> _HOW TO COMPLETE THIS TASK_: Report every line in the listing below where the string "none" shows up.

> _DATA FOR THE TASK_:
^^^^
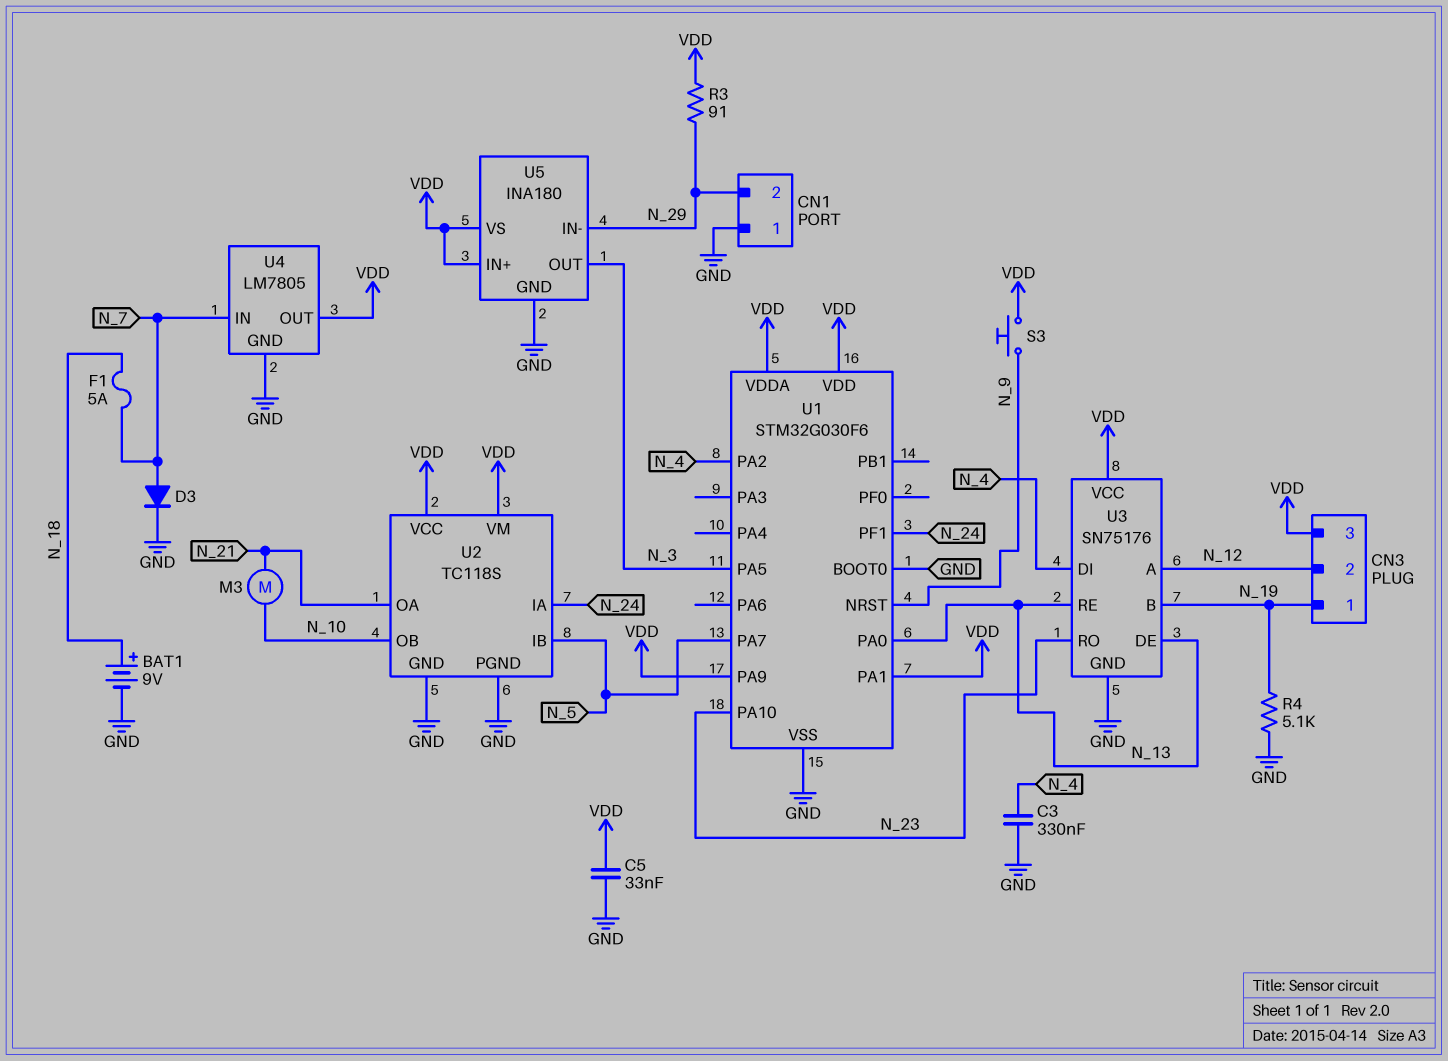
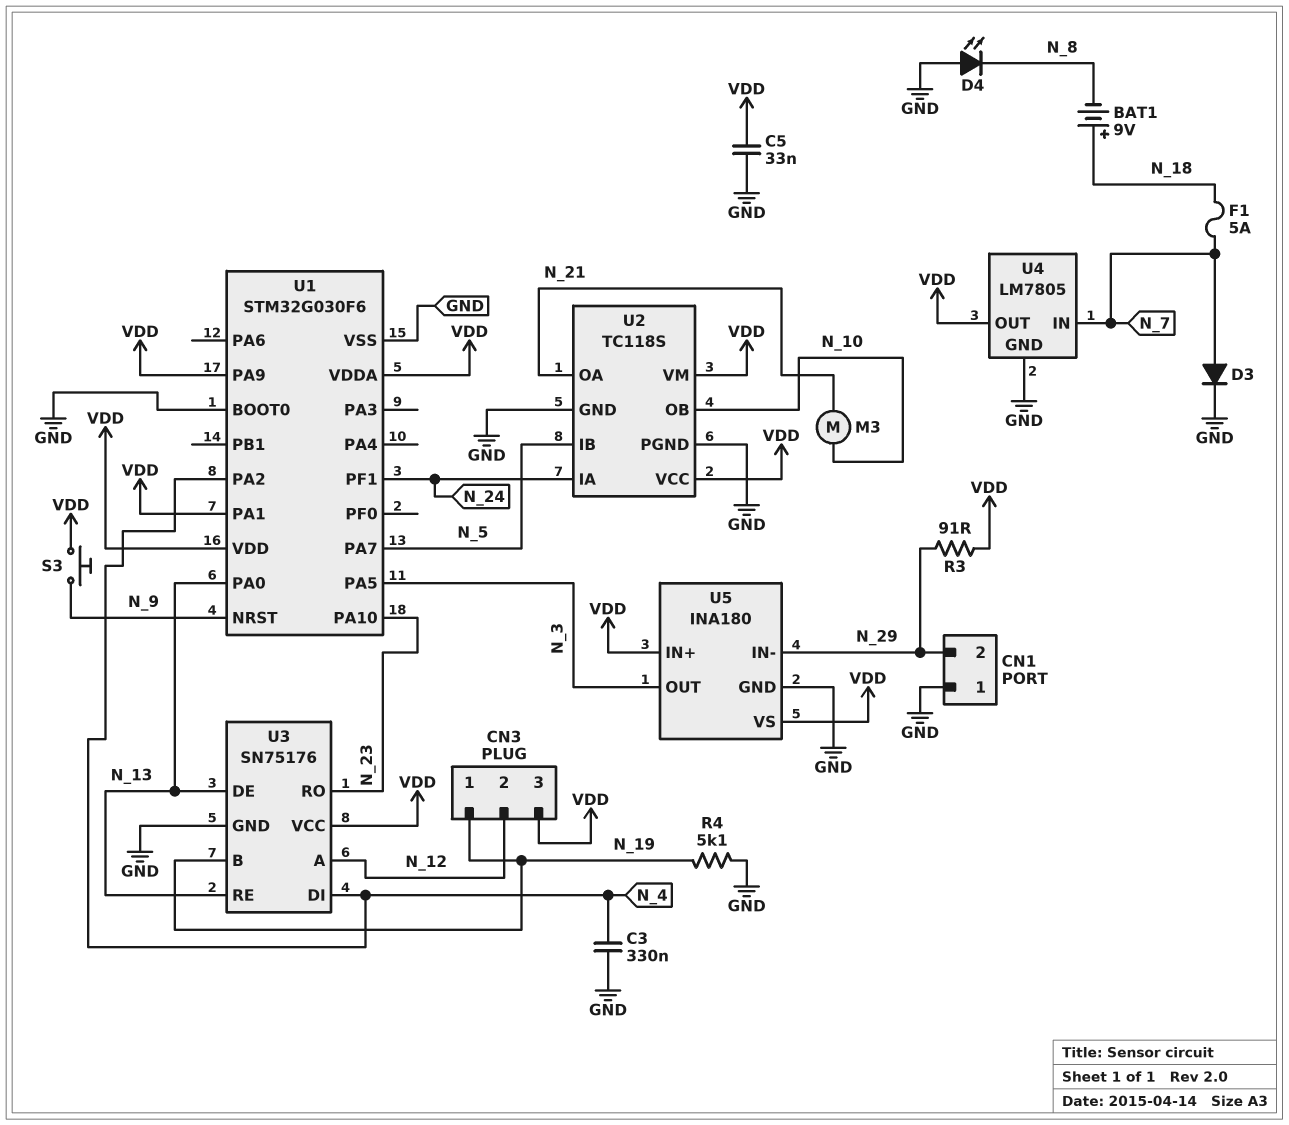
BAT1: 9V (plus N_18, minus GND) -> 9V (plus N_18, minus N_8)
D4: none -> LED (A GND, K N_8)

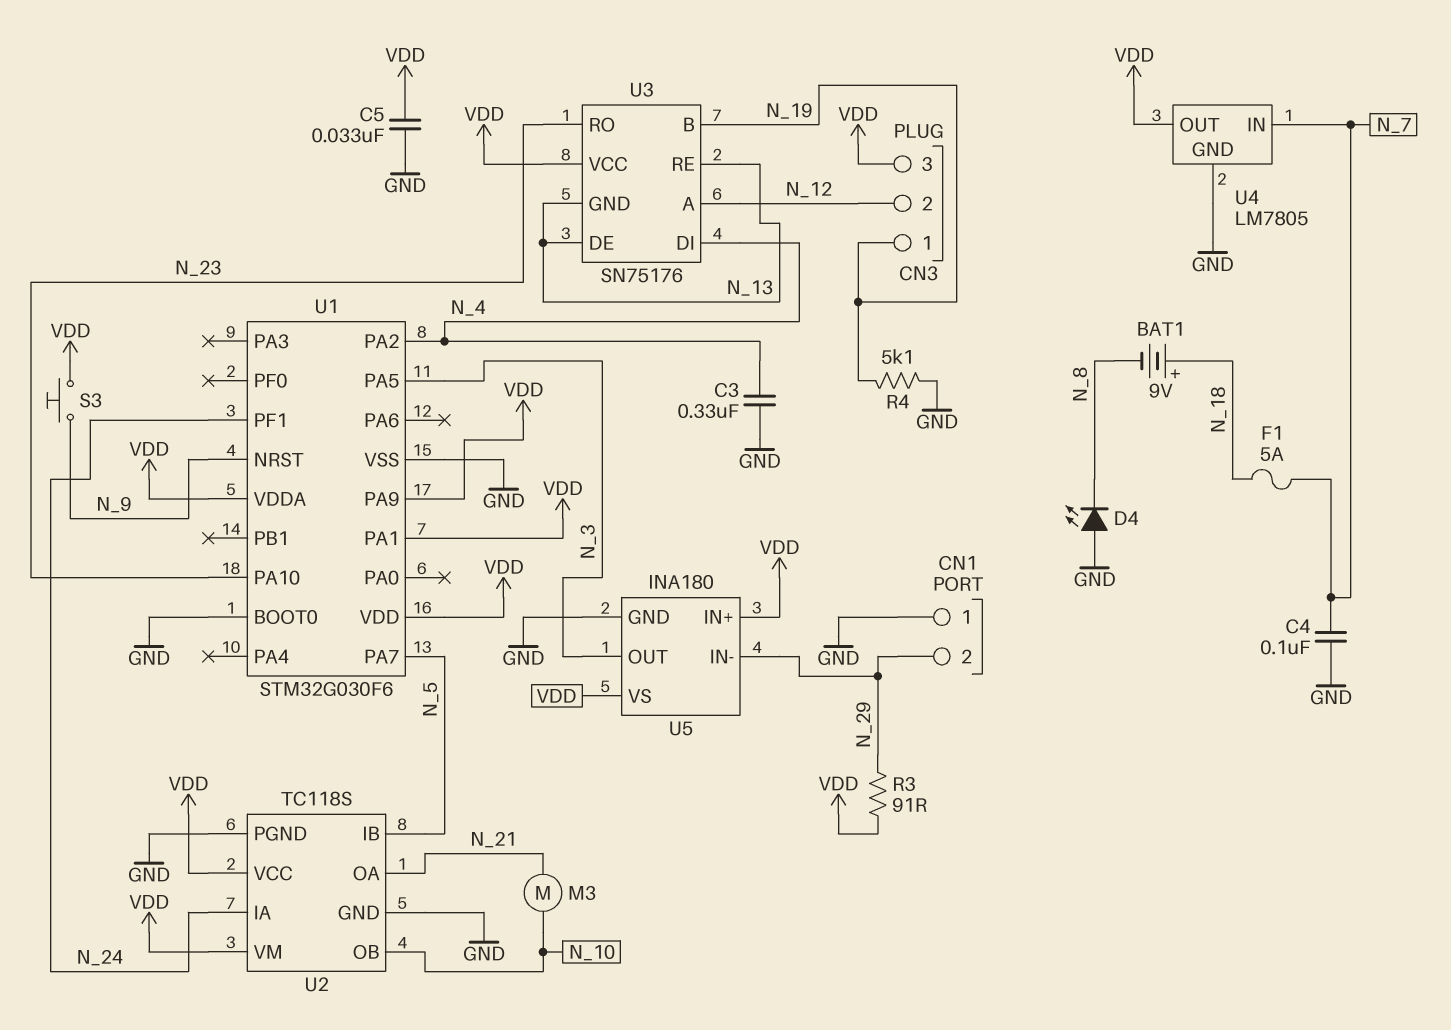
C4: none -> 100nF (GND, N_7)
D3: diode (A N_7, K GND) -> none
U1 pin PA0: N_13 -> none
U3 pin GND: GND -> N_13

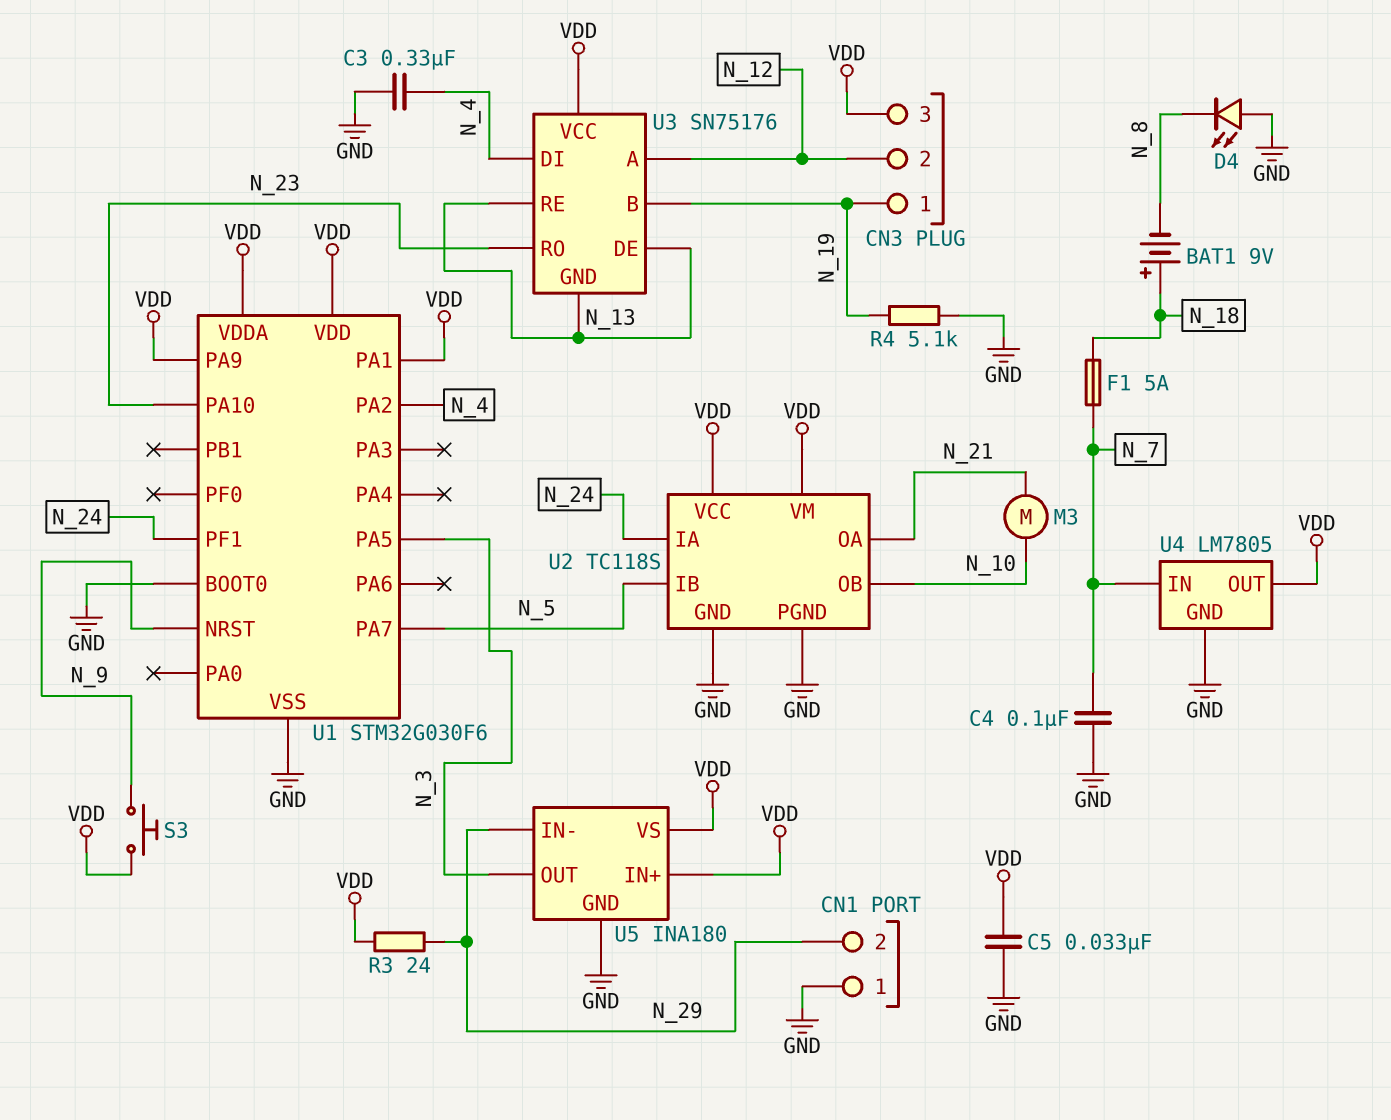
R3: 91 (N_29, VDD) -> 24 (N_29, VDD)

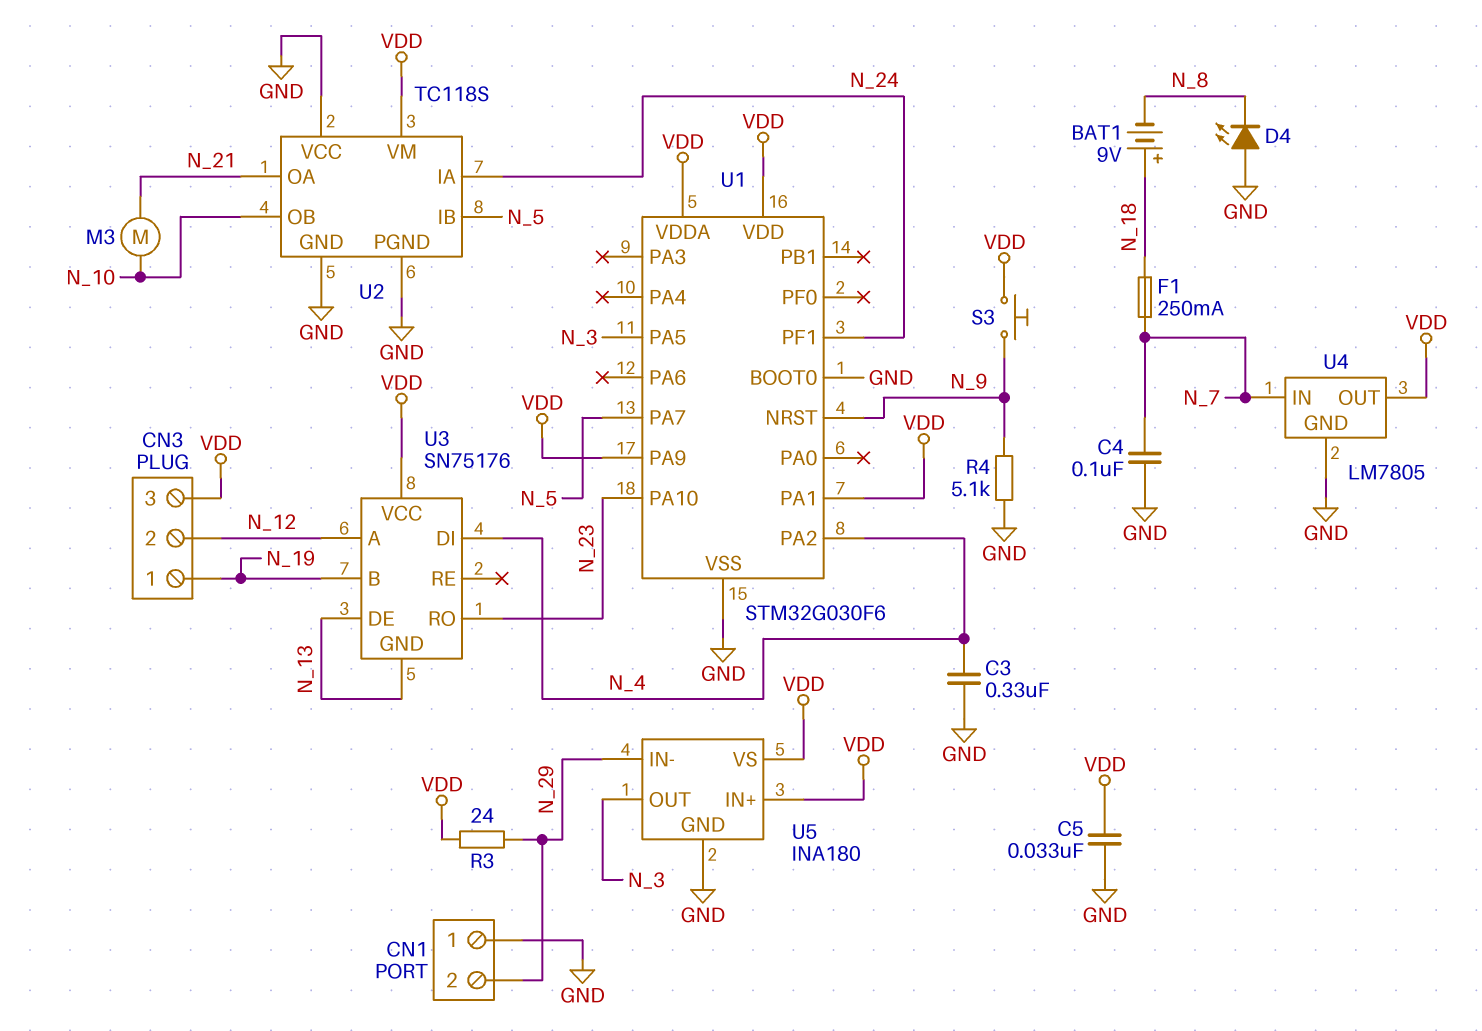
F1: 5A (N_7, N_18) -> 250mA (N_7, N_18)
R4: 5.1k (GND, N_19) -> 5.1k (GND, N_9)
U2 pin VCC: VDD -> GND
U3 pin RE: N_13 -> none

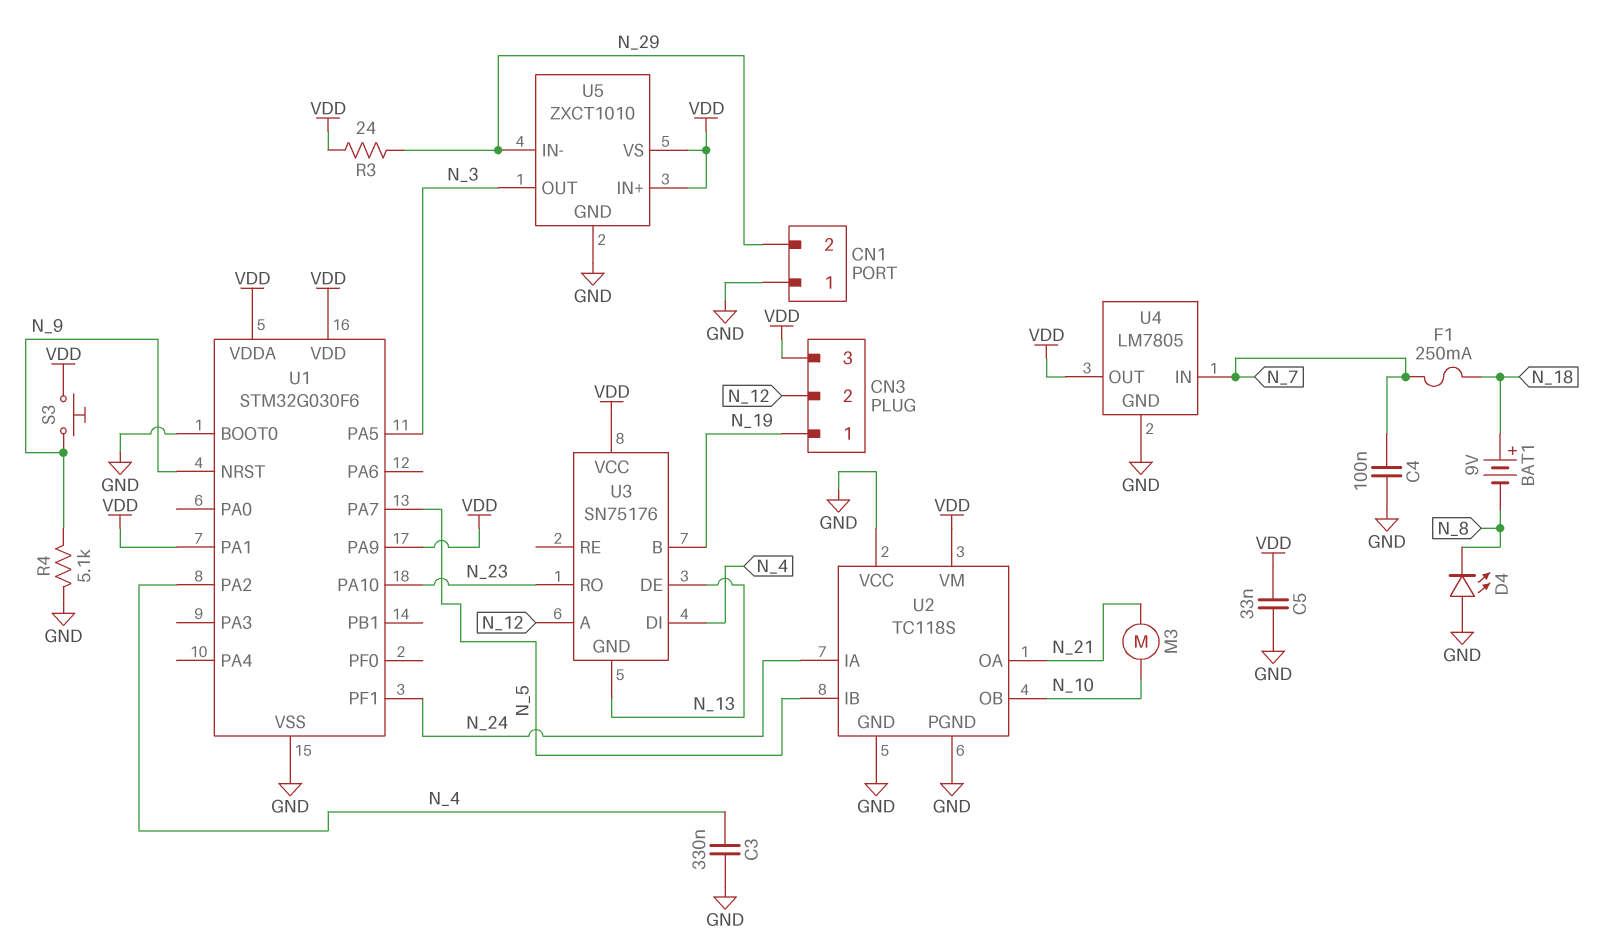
U5: INA180 -> ZXCT1010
^^^^
> _SOLUTION_:
D4: none -> LED (A GND, K N_8)
C4: none -> 100nF (GND, N_7)
D3: diode (A N_7, K GND) -> none
U1 pin PA0: N_13 -> none
U3 pin RE: N_13 -> none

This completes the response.